EXERCISE INPUTS section start
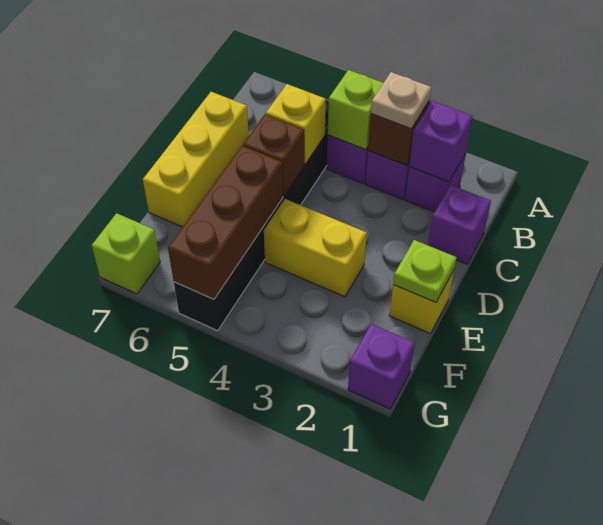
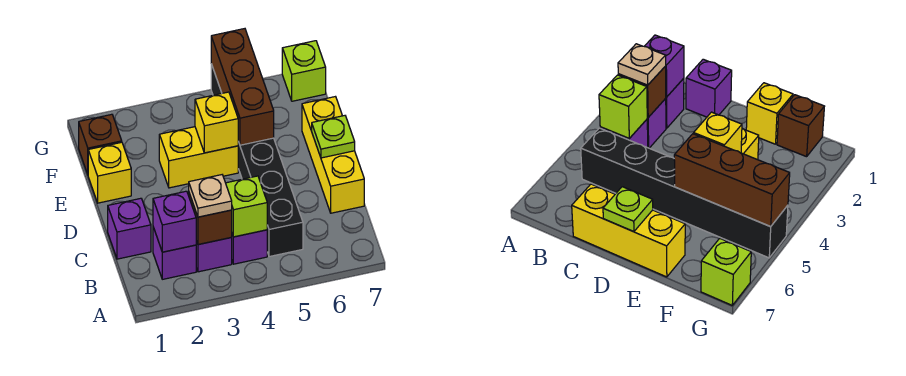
yellow brick C5 level 2 -> yellow brick E4 level 2
brown brick D5 level 2 -> brown brick F1 level 1
lime plate E1 level 2 -> lime plate D7 level 2
purple brick G1 level 1 -> none

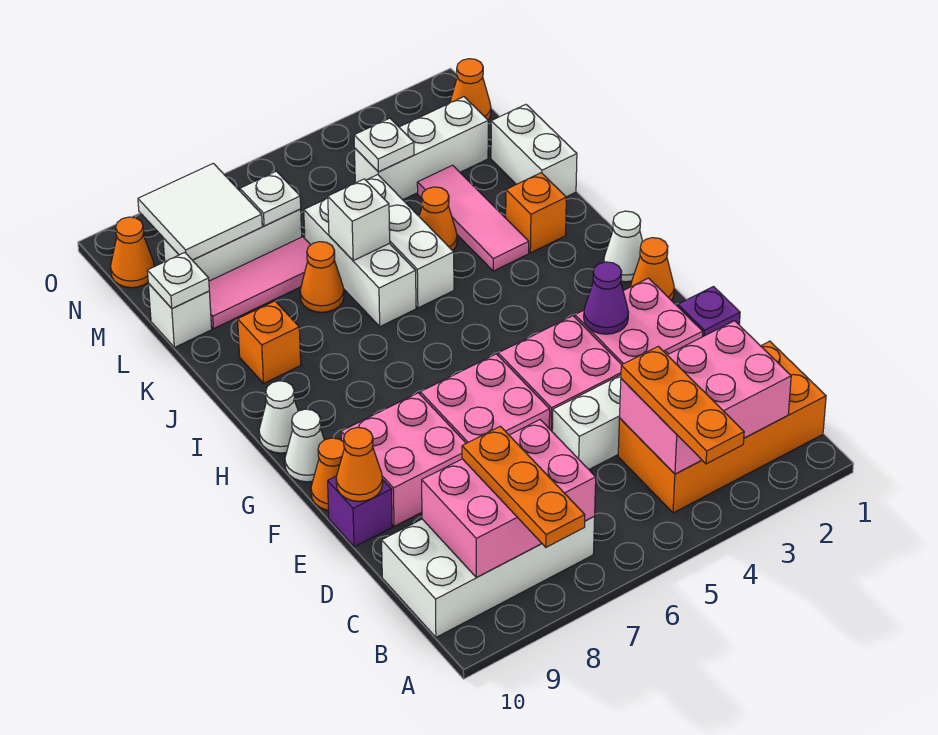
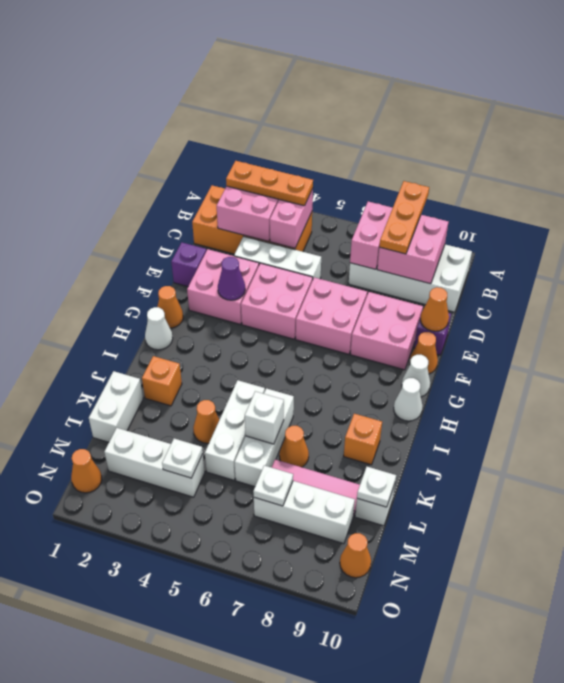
orange plate A4:C4 level 3 -> orange plate B2:B4 level 3
pink tile J3:L3 level 1 -> none
white tile M8:N9 level 2 -> none

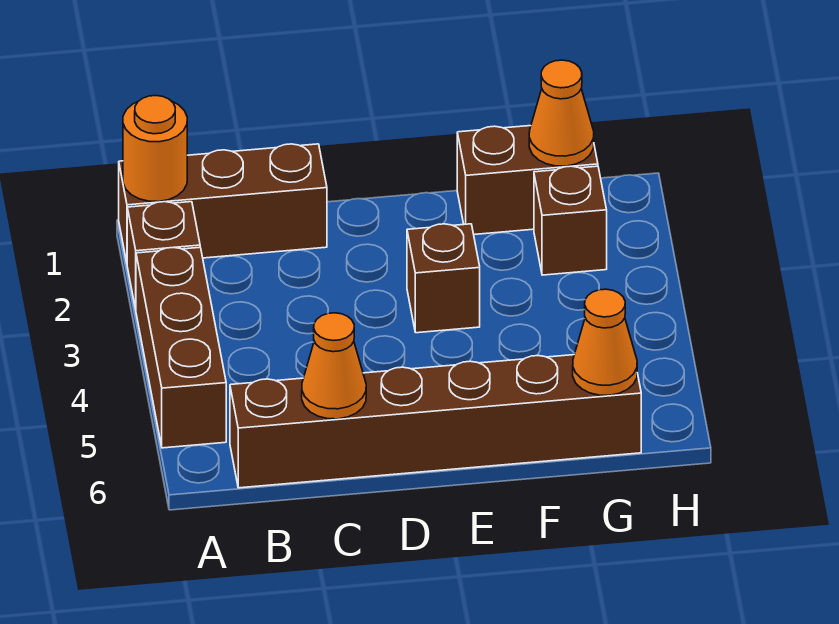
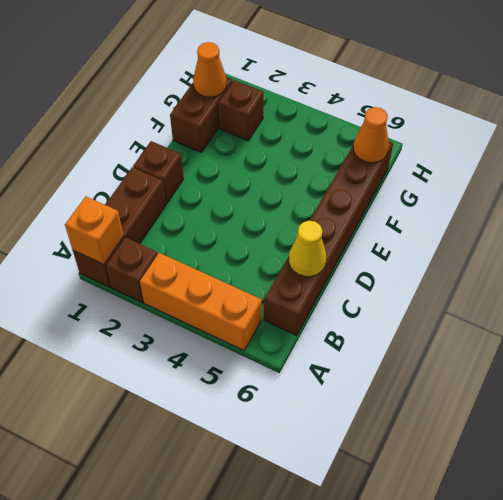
orange round brick A1 level 2 -> orange brick A1 level 2
brown brick A3:A5 level 1 -> orange brick A3:A5 level 1
orange cone C6 level 2 -> yellow cone C6 level 2
brown brick E3 level 1 -> brown brick D1 level 1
EXERCISE INPUTS section end
* [WHAT IS REQUIRED]: Repeat the data above in full and exactly. Omit every image.

* [EXERCISE ANSWER]:
yellow brick C5 level 2 -> yellow brick E4 level 2
brown brick D5 level 2 -> brown brick F1 level 1
lime plate E1 level 2 -> lime plate D7 level 2
purple brick G1 level 1 -> none

orange plate A4:C4 level 3 -> orange plate B2:B4 level 3
pink tile J3:L3 level 1 -> none
white tile M8:N9 level 2 -> none

orange round brick A1 level 2 -> orange brick A1 level 2
brown brick A3:A5 level 1 -> orange brick A3:A5 level 1
orange cone C6 level 2 -> yellow cone C6 level 2
brown brick E3 level 1 -> brown brick D1 level 1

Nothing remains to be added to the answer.